▶ [Collected data entries]
%%

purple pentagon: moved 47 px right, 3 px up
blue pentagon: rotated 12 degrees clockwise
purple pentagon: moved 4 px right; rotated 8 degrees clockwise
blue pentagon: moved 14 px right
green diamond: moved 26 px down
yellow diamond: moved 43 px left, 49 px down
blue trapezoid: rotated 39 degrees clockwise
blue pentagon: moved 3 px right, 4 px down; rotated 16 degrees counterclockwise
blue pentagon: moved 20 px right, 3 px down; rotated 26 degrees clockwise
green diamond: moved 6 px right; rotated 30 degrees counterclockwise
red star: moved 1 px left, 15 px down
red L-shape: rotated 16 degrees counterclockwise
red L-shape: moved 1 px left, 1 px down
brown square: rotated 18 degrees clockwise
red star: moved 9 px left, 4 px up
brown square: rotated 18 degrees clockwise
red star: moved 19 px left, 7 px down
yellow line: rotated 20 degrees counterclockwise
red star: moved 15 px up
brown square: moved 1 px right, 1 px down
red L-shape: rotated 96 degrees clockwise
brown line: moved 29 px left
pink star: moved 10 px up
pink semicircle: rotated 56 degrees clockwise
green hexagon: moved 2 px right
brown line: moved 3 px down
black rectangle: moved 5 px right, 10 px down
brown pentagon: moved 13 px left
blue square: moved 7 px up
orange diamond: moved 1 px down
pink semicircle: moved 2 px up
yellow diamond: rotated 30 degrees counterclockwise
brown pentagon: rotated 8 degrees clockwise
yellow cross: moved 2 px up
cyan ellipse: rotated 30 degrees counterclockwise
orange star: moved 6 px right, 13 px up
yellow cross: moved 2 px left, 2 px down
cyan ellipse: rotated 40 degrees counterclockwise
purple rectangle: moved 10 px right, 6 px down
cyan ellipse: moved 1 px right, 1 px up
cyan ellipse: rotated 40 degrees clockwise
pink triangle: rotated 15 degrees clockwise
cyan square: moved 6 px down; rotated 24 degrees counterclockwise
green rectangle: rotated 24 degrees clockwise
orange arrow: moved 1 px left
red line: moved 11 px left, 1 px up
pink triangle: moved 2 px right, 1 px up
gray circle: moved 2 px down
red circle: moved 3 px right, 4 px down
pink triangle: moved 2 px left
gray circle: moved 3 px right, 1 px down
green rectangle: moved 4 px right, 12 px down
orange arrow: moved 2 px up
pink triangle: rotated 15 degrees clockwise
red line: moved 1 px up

%%

▶ [What you need to do]
Please rewrite the rows above, from the first one through the one containing "cyan ellipse: rotated 30", as a Markdown table with a "No." column for the row number and an "Entry" column for the line, leaving out blank lines.

▶ [Exercise response]
| No. | Entry |
|---|---|
| 1 | purple pentagon: moved 47 px right, 3 px up |
| 2 | blue pentagon: rotated 12 degrees clockwise |
| 3 | purple pentagon: moved 4 px right; rotated 8 degrees clockwise |
| 4 | blue pentagon: moved 14 px right |
| 5 | green diamond: moved 26 px down |
| 6 | yellow diamond: moved 43 px left, 49 px down |
| 7 | blue trapezoid: rotated 39 degrees clockwise |
| 8 | blue pentagon: moved 3 px right, 4 px down; rotated 16 degrees counterclockwise |
| 9 | blue pentagon: moved 20 px right, 3 px down; rotated 26 degrees clockwise |
| 10 | green diamond: moved 6 px right; rotated 30 degrees counterclockwise |
| 11 | red star: moved 1 px left, 15 px down |
| 12 | red L-shape: rotated 16 degrees counterclockwise |
| 13 | red L-shape: moved 1 px left, 1 px down |
| 14 | brown square: rotated 18 degrees clockwise |
| 15 | red star: moved 9 px left, 4 px up |
| 16 | brown square: rotated 18 degrees clockwise |
| 17 | red star: moved 19 px left, 7 px down |
| 18 | yellow line: rotated 20 degrees counterclockwise |
| 19 | red star: moved 15 px up |
| 20 | brown square: moved 1 px right, 1 px down |
| 21 | red L-shape: rotated 96 degrees clockwise |
| 22 | brown line: moved 29 px left |
| 23 | pink star: moved 10 px up |
| 24 | pink semicircle: rotated 56 degrees clockwise |
| 25 | green hexagon: moved 2 px right |
| 26 | brown line: moved 3 px down |
| 27 | black rectangle: moved 5 px right, 10 px down |
| 28 | brown pentagon: moved 13 px left |
| 29 | blue square: moved 7 px up |
| 30 | orange diamond: moved 1 px down |
| 31 | pink semicircle: moved 2 px up |
| 32 | yellow diamond: rotated 30 degrees counterclockwise |
| 33 | brown pentagon: rotated 8 degrees clockwise |
| 34 | yellow cross: moved 2 px up |
| 35 | cyan ellipse: rotated 30 degrees counterclockwise |